Data records
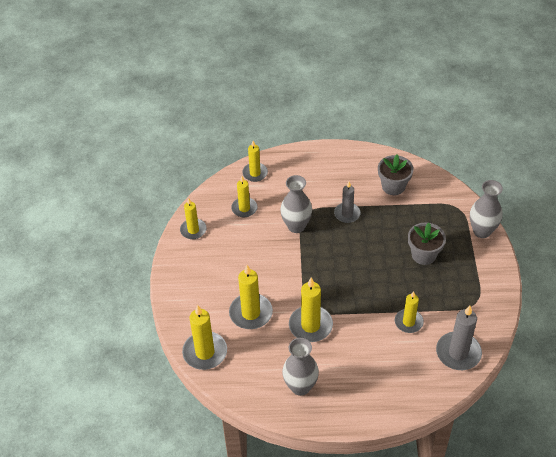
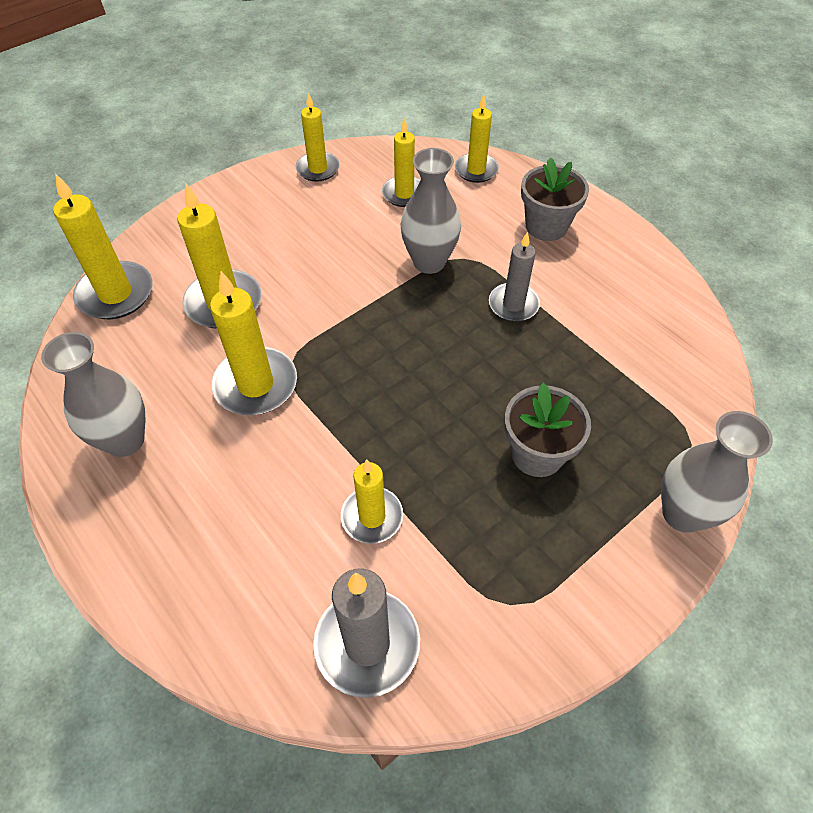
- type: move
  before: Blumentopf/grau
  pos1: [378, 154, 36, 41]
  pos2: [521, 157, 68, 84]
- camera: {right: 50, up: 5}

• **WHAT THIS TASK INVOLVES**:
Your answer must be the line holding "pos1: [378, 154, 36, 41]" plus every later line to the end of the records, copied exactly.

• **SOLUTION TO THE EXERCISE**:
  pos1: [378, 154, 36, 41]
  pos2: [521, 157, 68, 84]
- camera: {right: 50, up: 5}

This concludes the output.